> _Task details_
Begin at the line that has "scrutinized [487, 252]" and stop after the end of the records. Write those lines out again with "rustling" switched to "whispering", keep everything else unchanged, and leave out the pictures.

> _Exercise input_
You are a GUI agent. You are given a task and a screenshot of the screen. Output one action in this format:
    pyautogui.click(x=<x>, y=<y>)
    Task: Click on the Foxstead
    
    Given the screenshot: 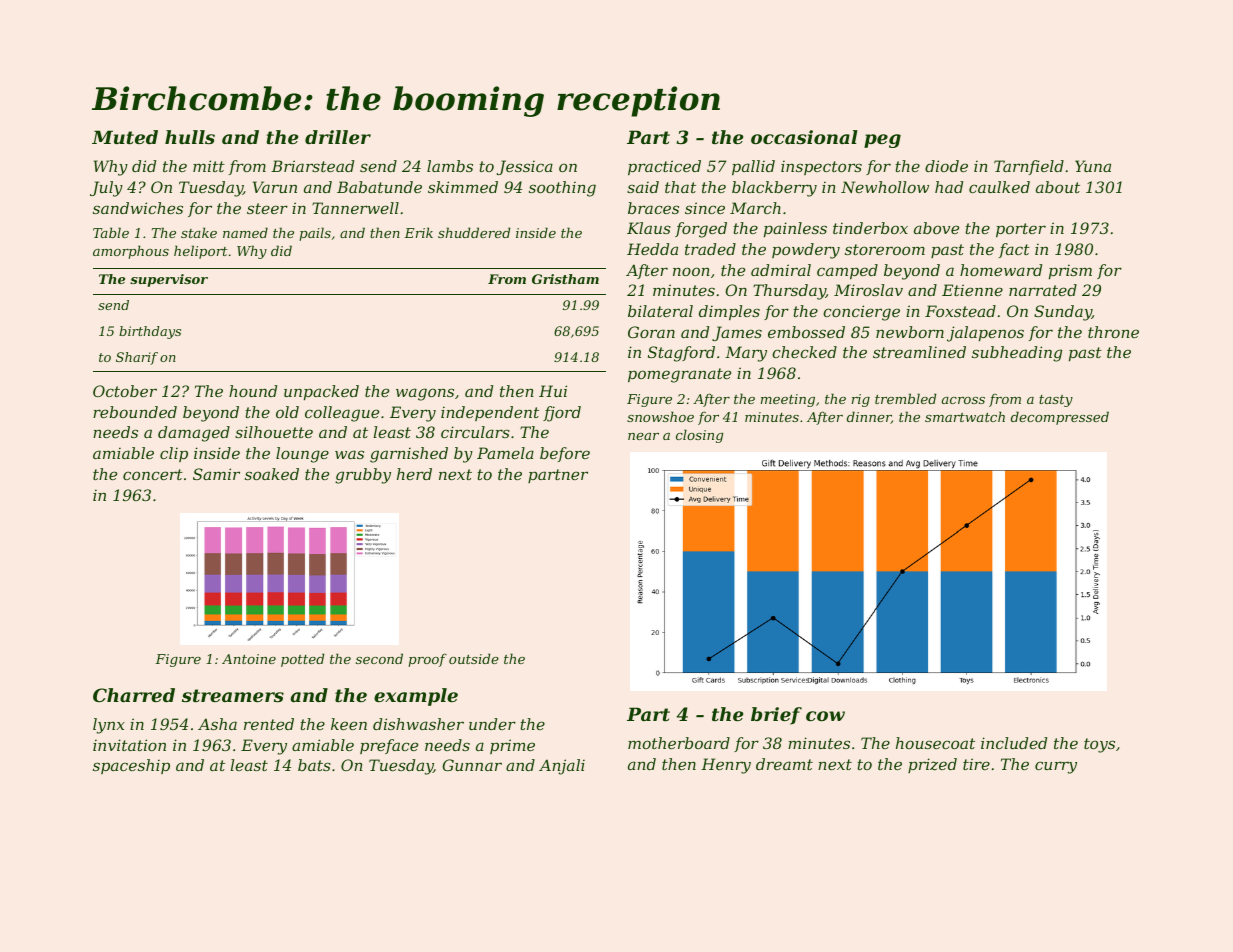 What is the action you would take?
    pyautogui.click(x=960, y=311)
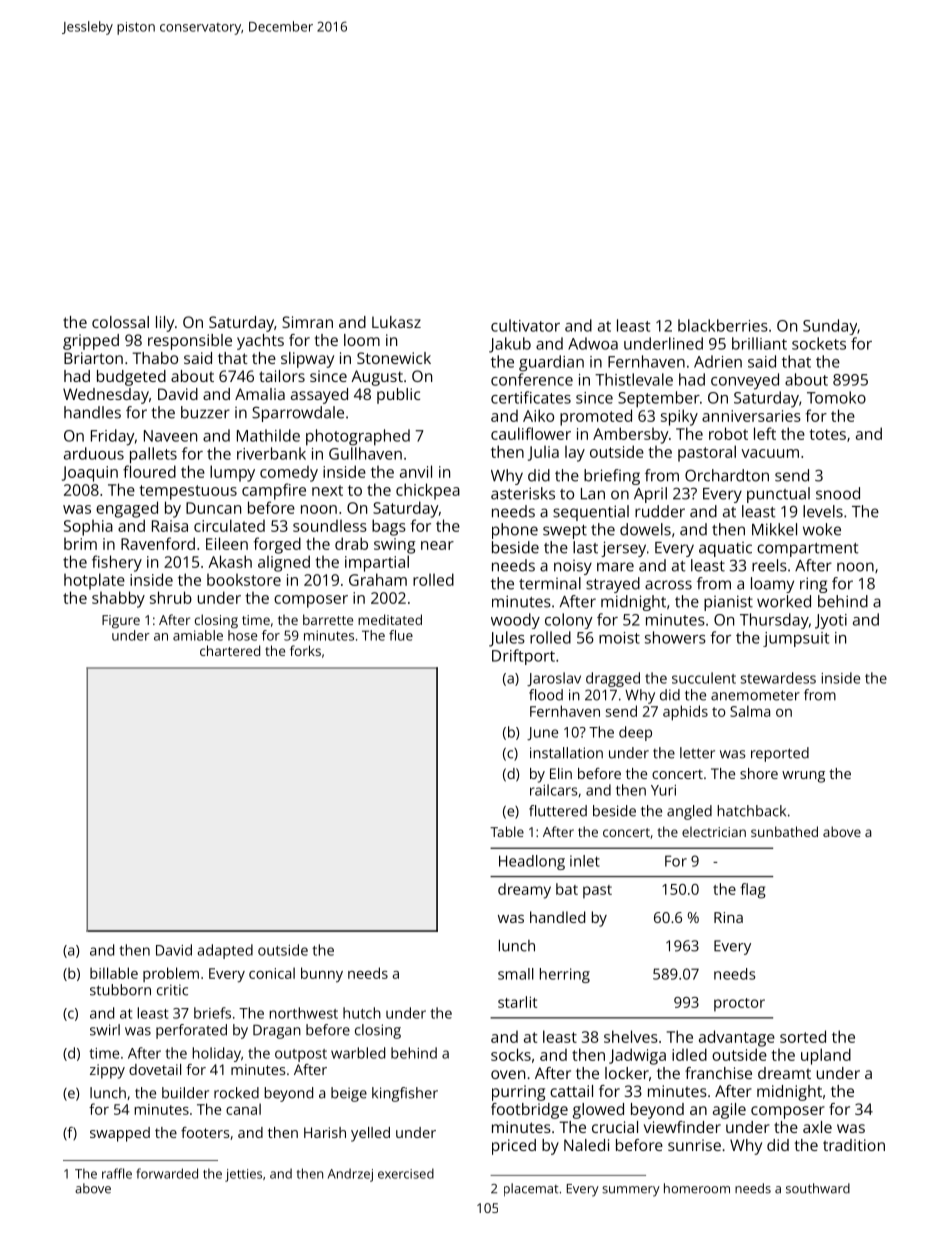  Describe the element at coordinates (694, 1145) in the screenshot. I see `sunrise` at that location.
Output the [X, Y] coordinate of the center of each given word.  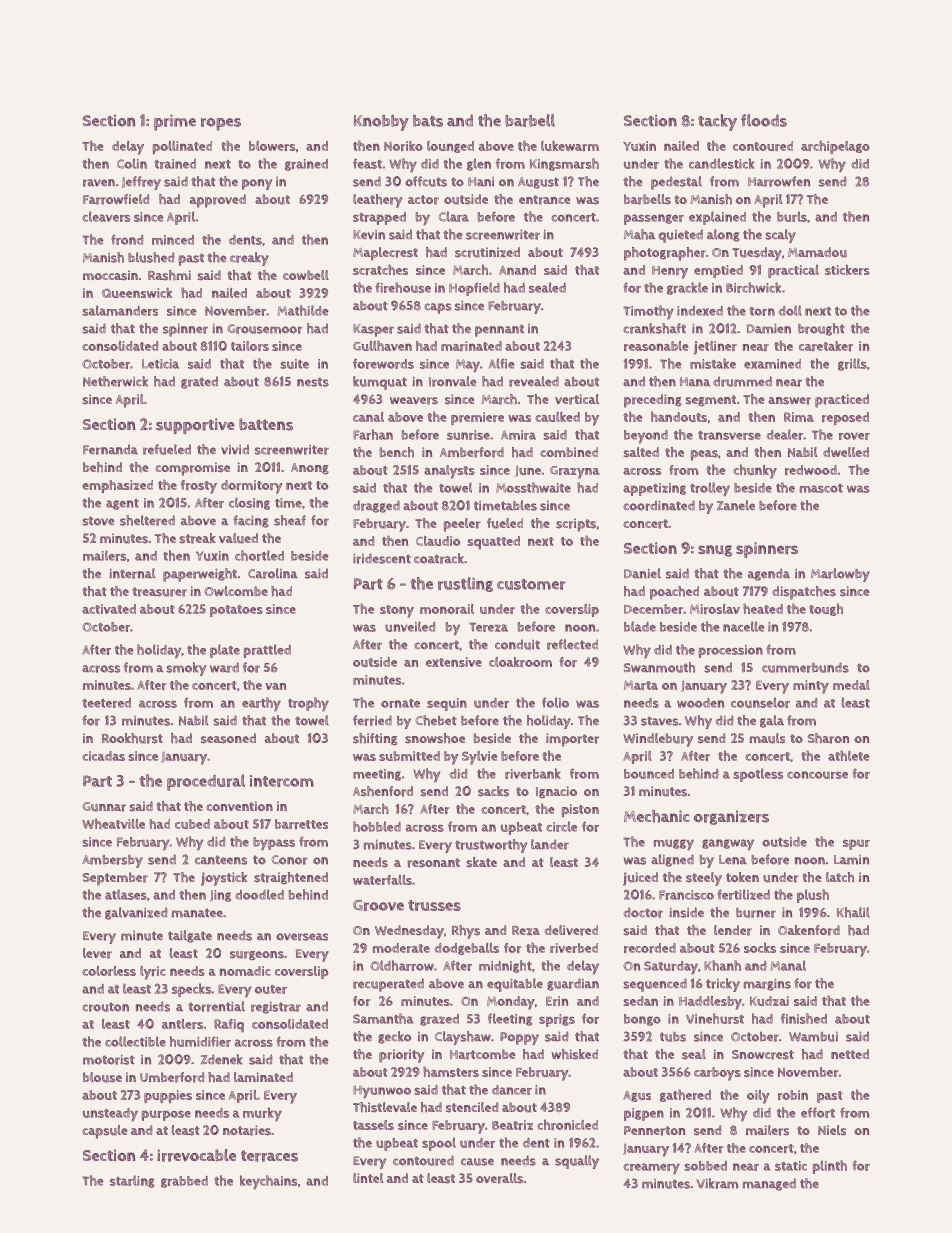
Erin [557, 1001]
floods [764, 120]
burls [792, 216]
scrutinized [487, 252]
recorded [650, 948]
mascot [821, 488]
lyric [153, 973]
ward [224, 667]
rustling [465, 584]
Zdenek [222, 1059]
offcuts [426, 181]
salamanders [120, 310]
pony [257, 184]
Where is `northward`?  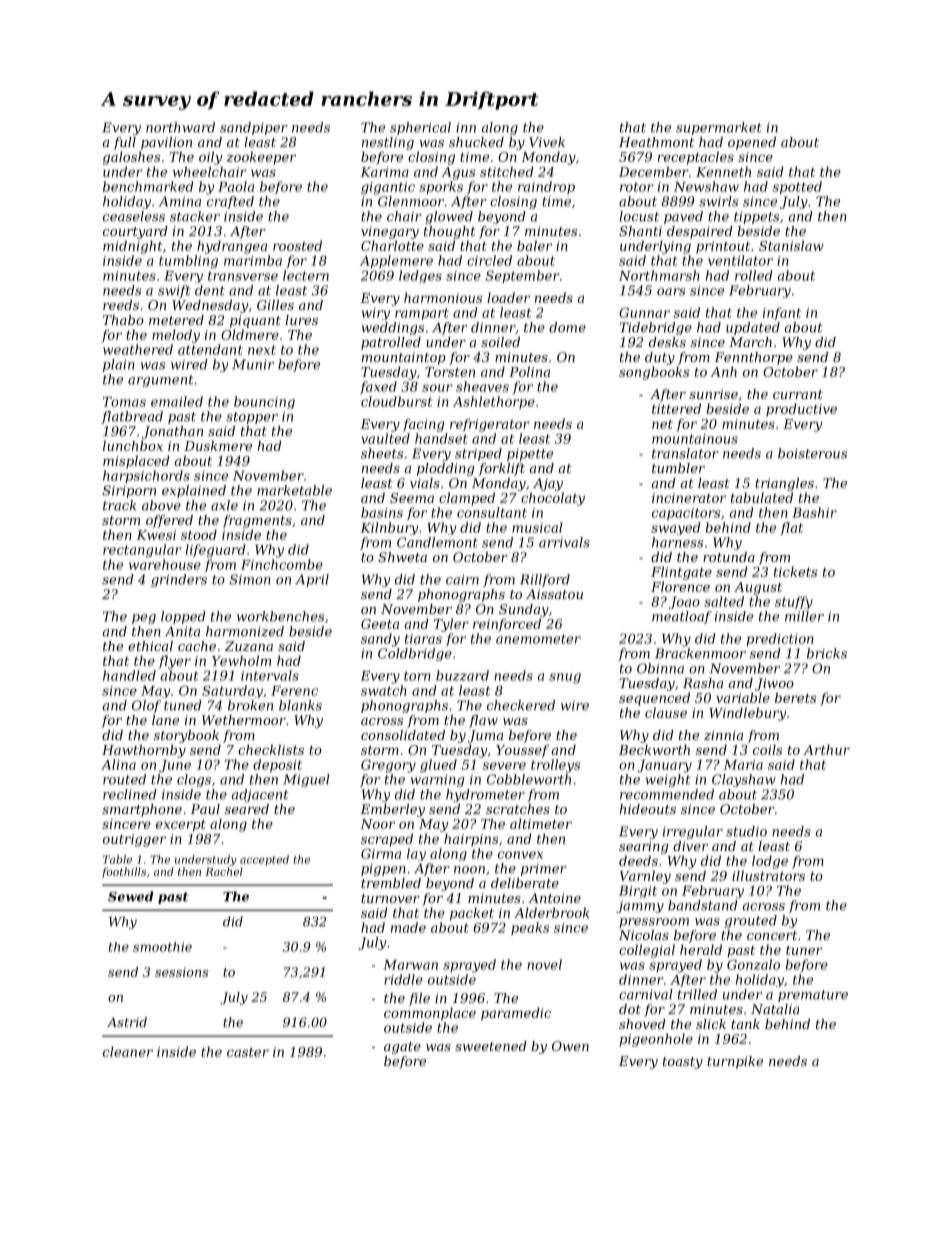
northward is located at coordinates (180, 127).
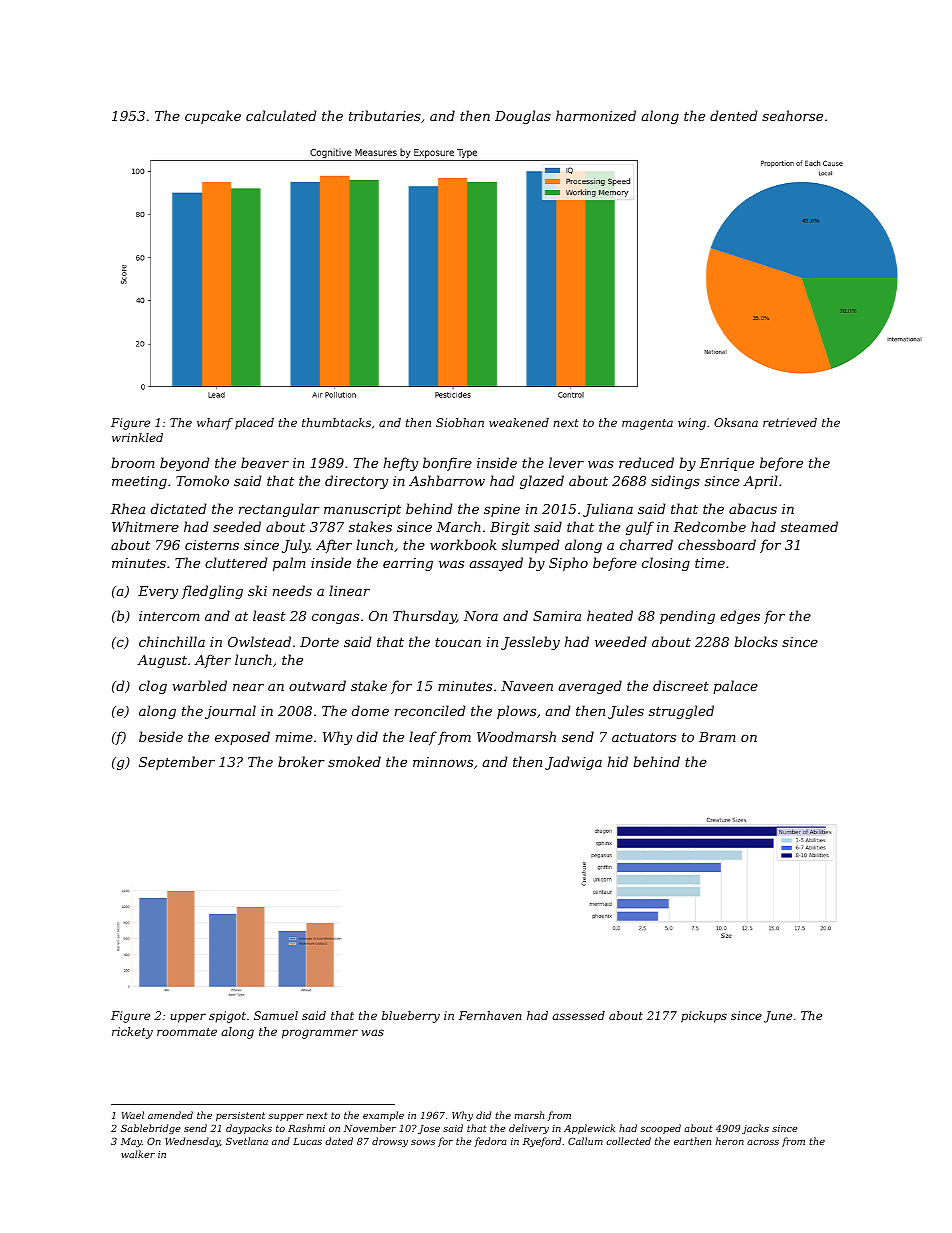 This document has height=1233, width=952. I want to click on Ryeford, so click(542, 1142).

> _Written response_
scrutinized [487, 252]
recorded [650, 948]
mascot [821, 488]
lyric [153, 973]
ward [224, 667]
whispering [465, 584]
Zdenek [222, 1059]
offcuts [426, 181]
salamanders [120, 310]
pony [257, 184]
Where is `northward`?  
northward is located at coordinates (180, 127).
 This document has height=1233, width=952. I want to click on Ryeford, so click(542, 1142).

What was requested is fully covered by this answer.